[[ SOURCE RECORDS open ]]

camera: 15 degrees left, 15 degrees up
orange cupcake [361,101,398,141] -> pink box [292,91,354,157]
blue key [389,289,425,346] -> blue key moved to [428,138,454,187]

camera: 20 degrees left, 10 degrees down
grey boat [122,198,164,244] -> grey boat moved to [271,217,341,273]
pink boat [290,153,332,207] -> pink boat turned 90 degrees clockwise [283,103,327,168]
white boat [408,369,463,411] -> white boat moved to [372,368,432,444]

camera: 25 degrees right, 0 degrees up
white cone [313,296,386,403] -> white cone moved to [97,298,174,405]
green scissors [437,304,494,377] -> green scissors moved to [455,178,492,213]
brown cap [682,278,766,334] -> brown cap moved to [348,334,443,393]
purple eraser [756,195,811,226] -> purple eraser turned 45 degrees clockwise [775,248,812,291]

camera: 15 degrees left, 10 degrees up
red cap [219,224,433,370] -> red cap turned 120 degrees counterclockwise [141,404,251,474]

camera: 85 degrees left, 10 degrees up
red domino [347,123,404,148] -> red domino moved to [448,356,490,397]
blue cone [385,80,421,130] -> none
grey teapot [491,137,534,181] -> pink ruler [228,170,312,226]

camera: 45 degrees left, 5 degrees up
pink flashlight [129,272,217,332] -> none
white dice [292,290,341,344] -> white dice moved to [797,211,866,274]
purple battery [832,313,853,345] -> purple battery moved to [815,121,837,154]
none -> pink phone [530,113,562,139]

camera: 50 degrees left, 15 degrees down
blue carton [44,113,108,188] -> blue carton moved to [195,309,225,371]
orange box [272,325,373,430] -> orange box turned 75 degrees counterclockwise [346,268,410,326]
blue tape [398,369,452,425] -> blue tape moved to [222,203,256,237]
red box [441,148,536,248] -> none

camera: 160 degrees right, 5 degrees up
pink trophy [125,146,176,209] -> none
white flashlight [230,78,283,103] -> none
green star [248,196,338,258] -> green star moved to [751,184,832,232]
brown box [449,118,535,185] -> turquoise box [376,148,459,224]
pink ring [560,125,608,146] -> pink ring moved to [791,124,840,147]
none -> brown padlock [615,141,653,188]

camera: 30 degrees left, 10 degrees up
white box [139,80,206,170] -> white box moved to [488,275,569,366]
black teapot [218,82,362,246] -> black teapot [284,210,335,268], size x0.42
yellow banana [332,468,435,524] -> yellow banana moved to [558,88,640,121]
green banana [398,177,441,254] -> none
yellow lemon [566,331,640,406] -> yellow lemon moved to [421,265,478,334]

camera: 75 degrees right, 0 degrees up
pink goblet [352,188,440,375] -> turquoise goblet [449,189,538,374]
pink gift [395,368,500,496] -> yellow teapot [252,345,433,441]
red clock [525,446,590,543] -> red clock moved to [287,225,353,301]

[[ SOURCE RECORDS closed ]]

* **WORK INSTRUCTIONS**
The lines to copy are those in the records above containing the word "turned".

* **SOLUTION**
pink boat [290,153,332,207] -> pink boat turned 90 degrees clockwise [283,103,327,168]
purple eraser [756,195,811,226] -> purple eraser turned 45 degrees clockwise [775,248,812,291]
red cap [219,224,433,370] -> red cap turned 120 degrees counterclockwise [141,404,251,474]
orange box [272,325,373,430] -> orange box turned 75 degrees counterclockwise [346,268,410,326]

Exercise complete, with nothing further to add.